● What you need to do
State how many lines of the data below contain the word "upper", and give only the number.

--- Available data ---

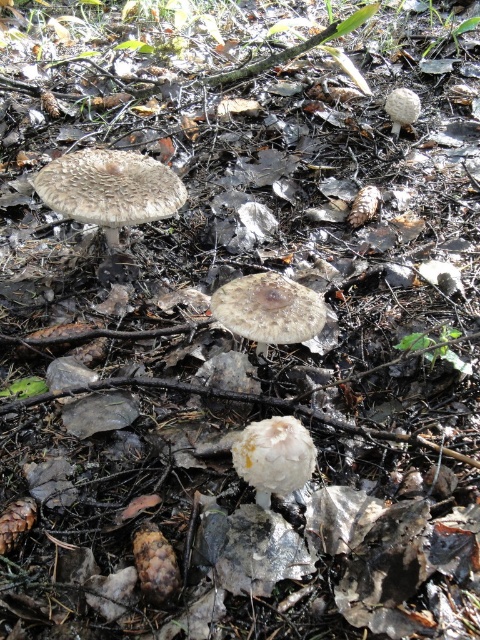
You are a mycologist studying mushrooms in the forest. You observe the brown textured mushroom at center and the white fuzzy mushroom at upper right. Which mushroom is taller?

The brown textured mushroom at center is taller than the white fuzzy mushroom at upper right according to the description.

You are a photographer standing at the edge of the forest. You want to take a closeup photo of the brown textured mushroom at center. Considering your current position, do you need to move closer or farther away to get a better closeup?

The brown textured mushroom at center is 1.35 meters from the camera. To take a closeup, you need to move closer to reduce the distance between the camera and the mushroom.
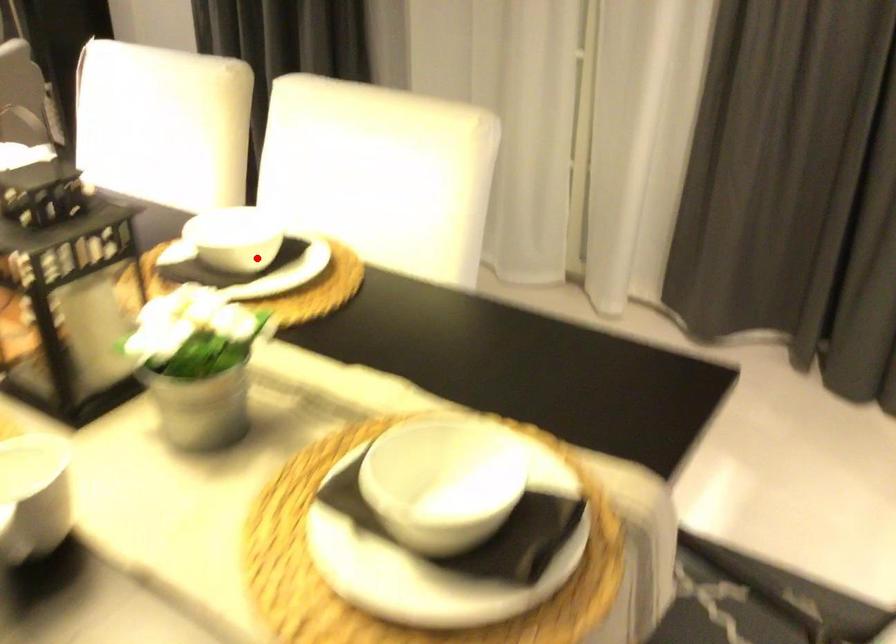
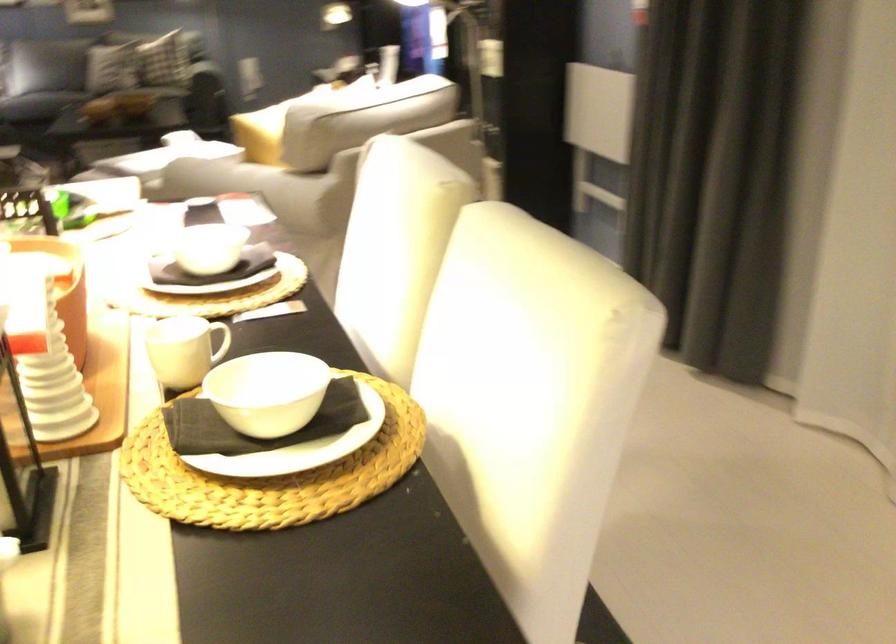
Question: I am providing you with two images of the same scene from different viewpoints. A red point is marked on the first image. Can you still see the location of the red point in image 2?

Choices:
 (A) Yes
 (B) No

Answer: (A)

---

● Task output
2